== Data for this task

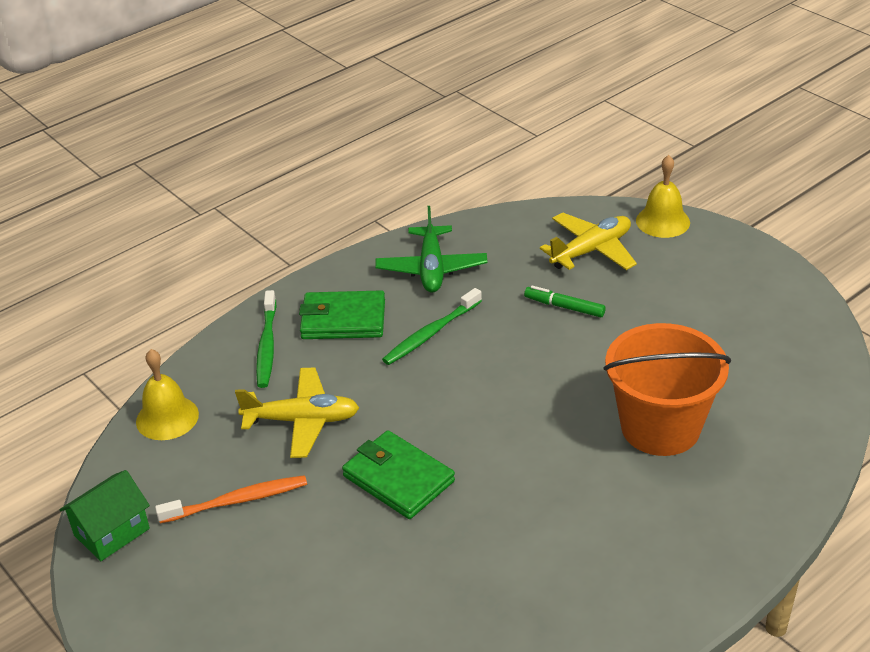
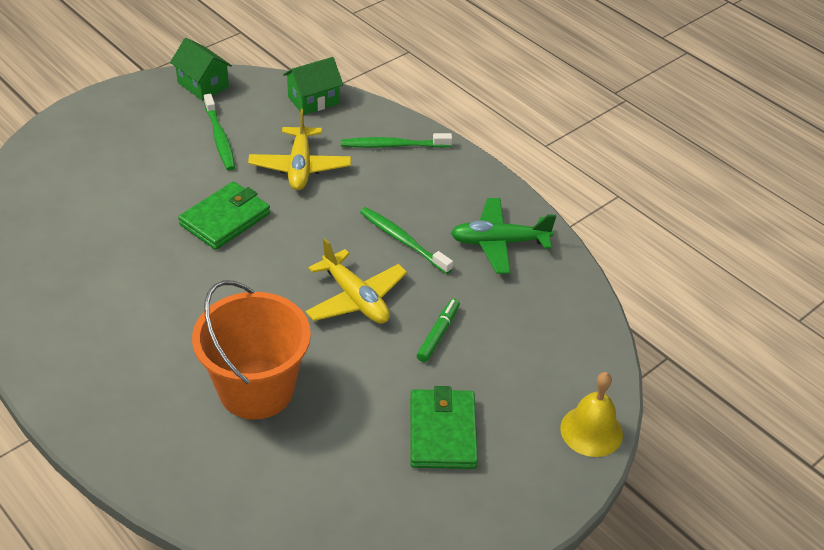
camera: 85 degrees right, 5 degrees up
(167, 418) = (313, 100): yellow bell -> green house
(237, 501) = (220, 138): orange toothbrush -> green toothbrush
(343, 319) = (425, 187): green wallet -> green wallet (442, 432)
(591, 250) = (532, 363): yellow plane -> yellow plane (355, 298)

====

Quote only the lines from the line containing "(167, 418) = (313, 100): yellow" through the end of the listing, please, keeping both the first and the last line.

→ Solution for this problem:
(167, 418) = (313, 100): yellow bell -> green house
(237, 501) = (220, 138): orange toothbrush -> green toothbrush
(343, 319) = (425, 187): green wallet -> green wallet (442, 432)
(591, 250) = (532, 363): yellow plane -> yellow plane (355, 298)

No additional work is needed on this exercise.